═════ Extracted records ═════

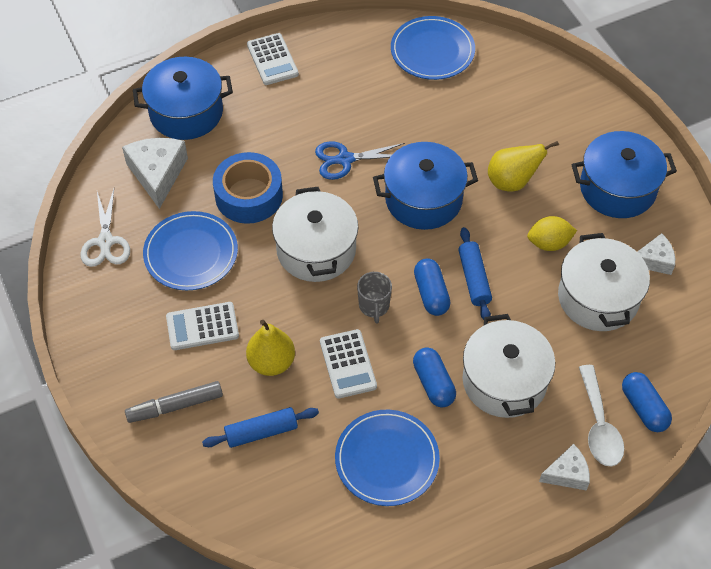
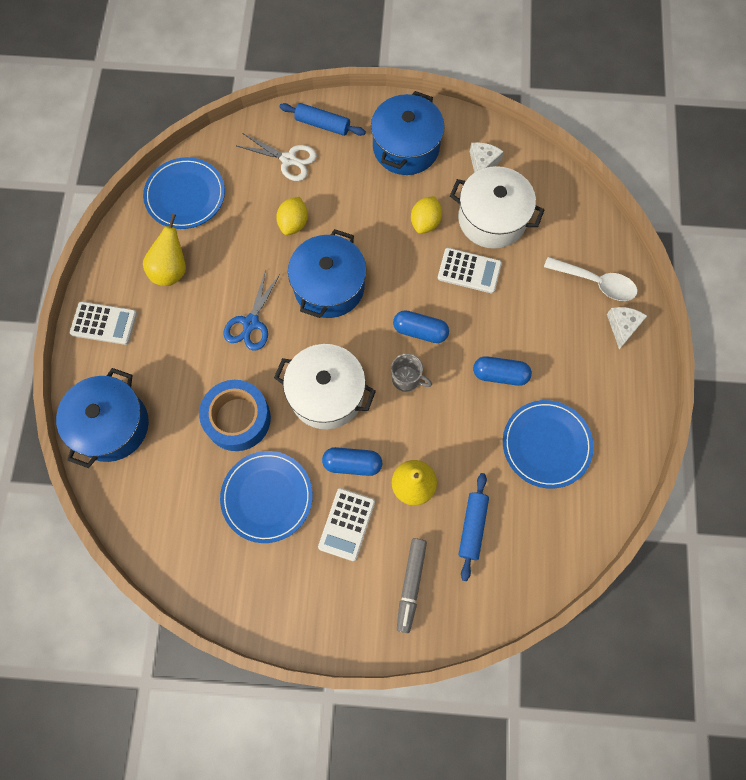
camera: 60 degrees left, 15 degrees up
(105, 241) = (208, 565): white scissors -> white scissors (288, 159)
(157, 174) = (164, 484): white cheese -> none
(348, 364) = (448, 428): white calculator -> white calculator (469, 271)
(466, 141) = (293, 223): none -> yellow lemon
(474, 279) = (425, 293): blue rolling pin -> blue rolling pin (322, 124)
(504, 381) = (525, 324): white pot -> none
(512, 182) = (353, 214): yellow pear -> yellow pear (171, 270)
(643, 408) = (598, 245): blue capsule -> blue capsule (352, 464)

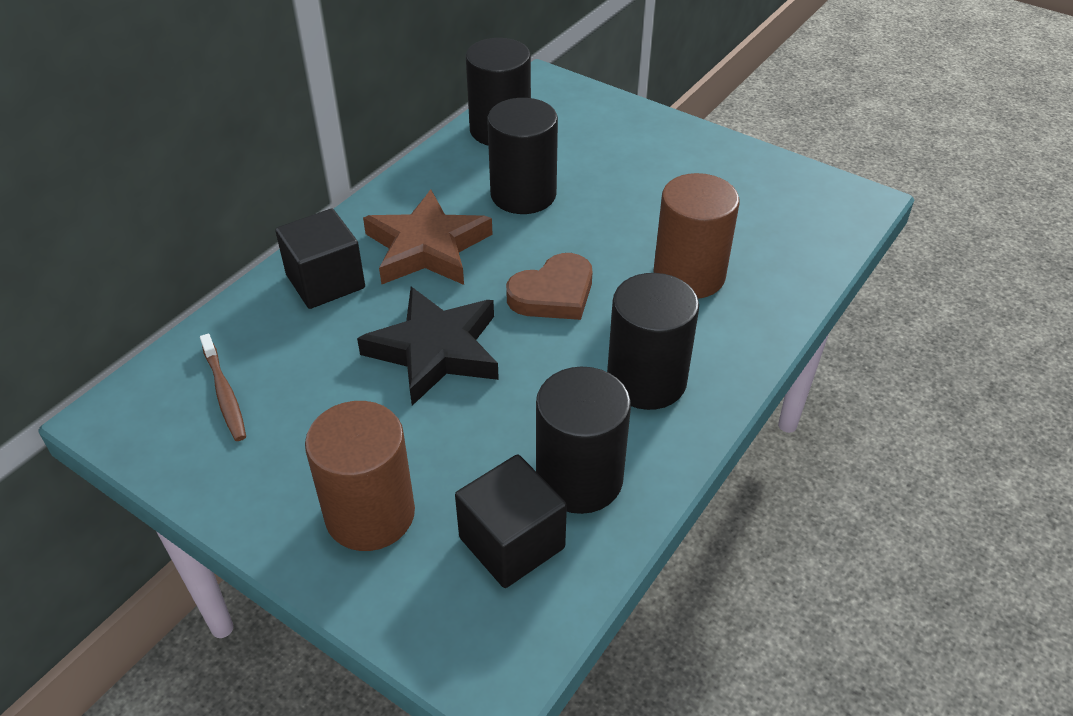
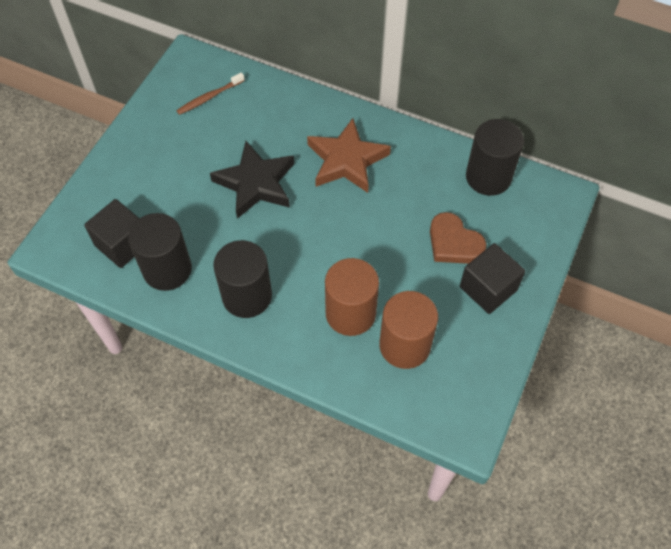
camera: 80 degrees right, 15 degrees up
(325, 281) = (304, 117): black cube -> black cube (488, 288)
(370, 514) = (136, 179): brown cylinder -> brown cylinder (405, 345)
(523, 194) = (415, 203): black cylinder -> none
(553, 294) = (316, 236): brown heart -> brown heart (453, 243)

═════

— Your assignment —
Repeat, without pictures, exactly the lines of the data above from the one containing "(466, 141) = (293, 223): none -> yellow lemon" through the one containing "(325, 281) = (304, 117): black", including both and adding nothing.

— Response to this exercise —
(466, 141) = (293, 223): none -> yellow lemon
(474, 279) = (425, 293): blue rolling pin -> blue rolling pin (322, 124)
(504, 381) = (525, 324): white pot -> none
(512, 182) = (353, 214): yellow pear -> yellow pear (171, 270)
(643, 408) = (598, 245): blue capsule -> blue capsule (352, 464)

camera: 80 degrees right, 15 degrees up
(325, 281) = (304, 117): black cube -> black cube (488, 288)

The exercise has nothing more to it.